* [TASK MATERIAL]
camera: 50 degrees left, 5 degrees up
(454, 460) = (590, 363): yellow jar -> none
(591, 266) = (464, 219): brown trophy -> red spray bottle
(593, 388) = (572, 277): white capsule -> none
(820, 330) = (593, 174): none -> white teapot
==
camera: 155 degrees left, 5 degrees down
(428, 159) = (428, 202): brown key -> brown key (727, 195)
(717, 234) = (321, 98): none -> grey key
---
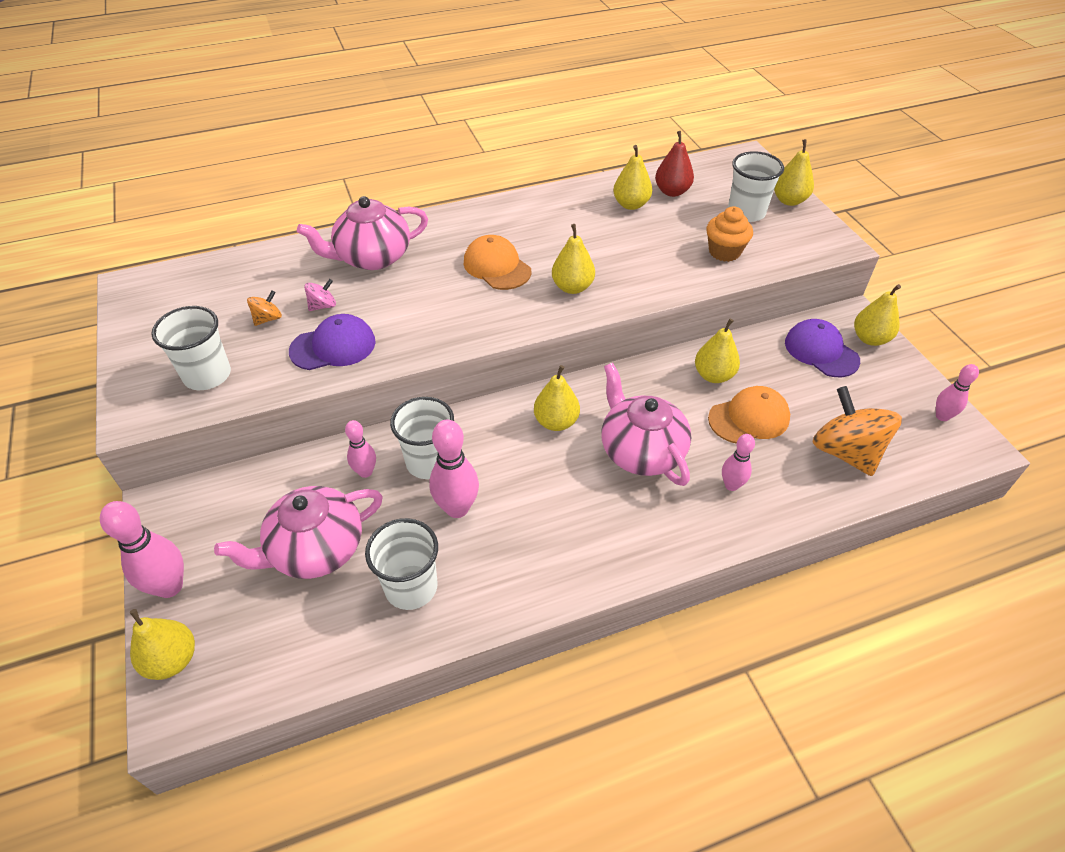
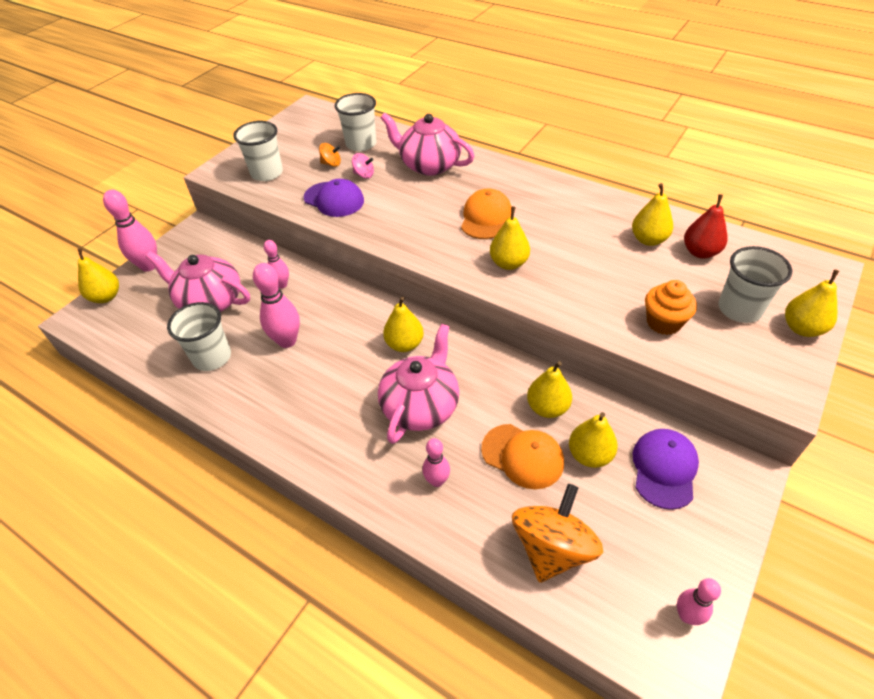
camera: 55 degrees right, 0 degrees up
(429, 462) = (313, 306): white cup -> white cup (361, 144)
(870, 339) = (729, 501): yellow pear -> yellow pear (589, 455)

* [REQUIREMENT]
Extract exactly and only the lines above from the line containing "(593, 388) = (572, 277): white" through the line containing "(820, 330) = (593, 174): none -> white teapot", both end lines included.

* [ANSWER FOR THIS EXERCISE]
(593, 388) = (572, 277): white capsule -> none
(820, 330) = (593, 174): none -> white teapot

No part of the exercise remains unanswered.